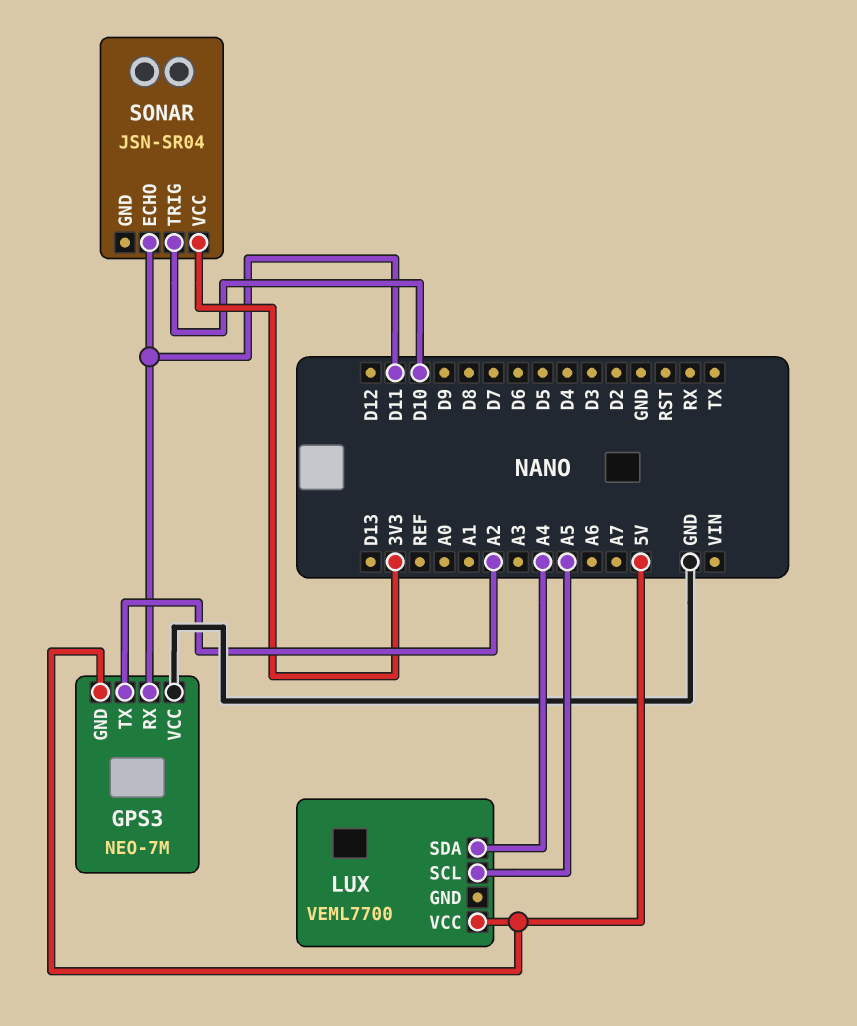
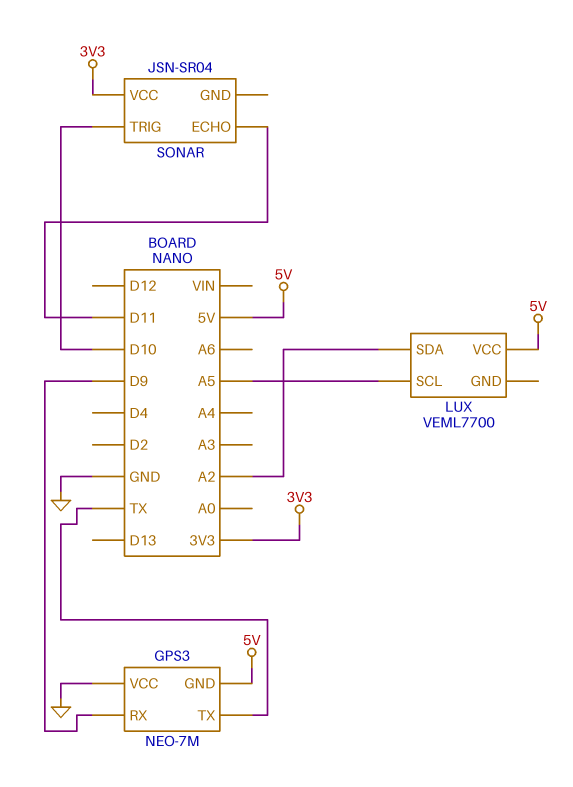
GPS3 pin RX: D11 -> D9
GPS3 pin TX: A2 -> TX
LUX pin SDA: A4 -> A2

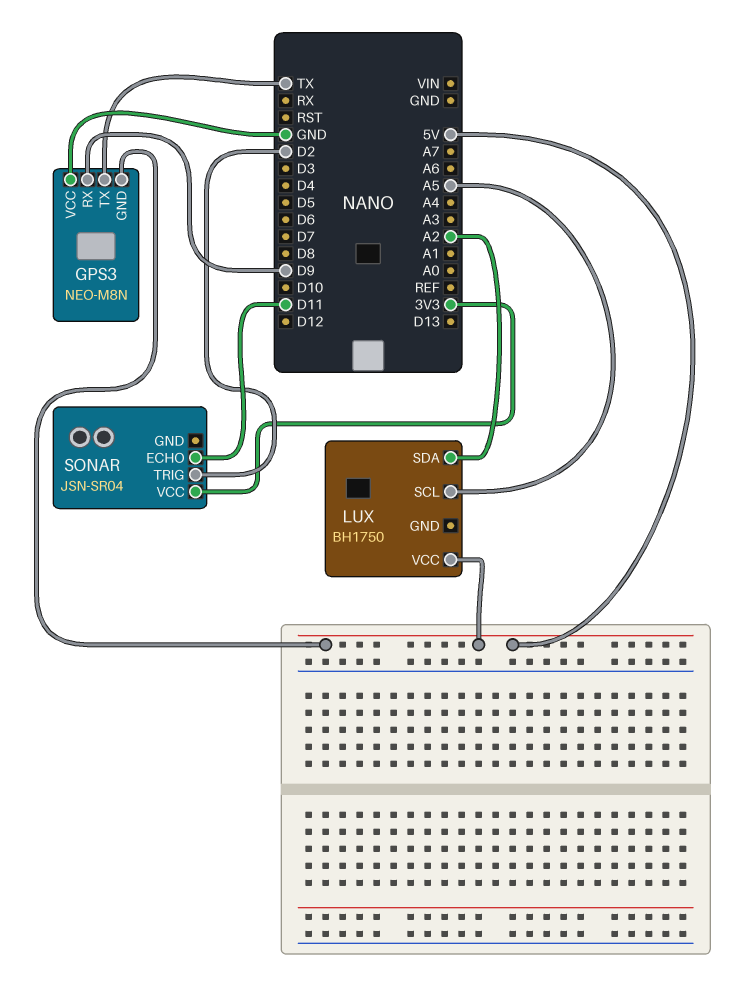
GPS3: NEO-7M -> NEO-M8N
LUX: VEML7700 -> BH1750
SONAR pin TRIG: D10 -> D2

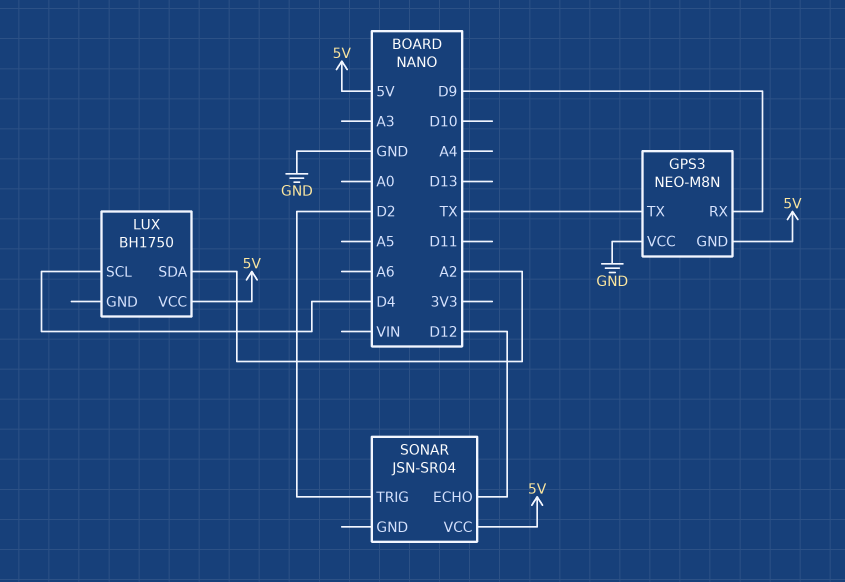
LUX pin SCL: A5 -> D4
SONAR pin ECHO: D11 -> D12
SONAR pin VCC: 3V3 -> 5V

-------

*Work order*
Output every entry verbatim but skip the pictures.

*Solution to the problem*
GPS3 pin RX: D11 -> D9
GPS3 pin TX: A2 -> TX
LUX pin SDA: A4 -> A2

GPS3: NEO-7M -> NEO-M8N
LUX: VEML7700 -> BH1750
SONAR pin TRIG: D10 -> D2

LUX pin SCL: A5 -> D4
SONAR pin ECHO: D11 -> D12
SONAR pin VCC: 3V3 -> 5V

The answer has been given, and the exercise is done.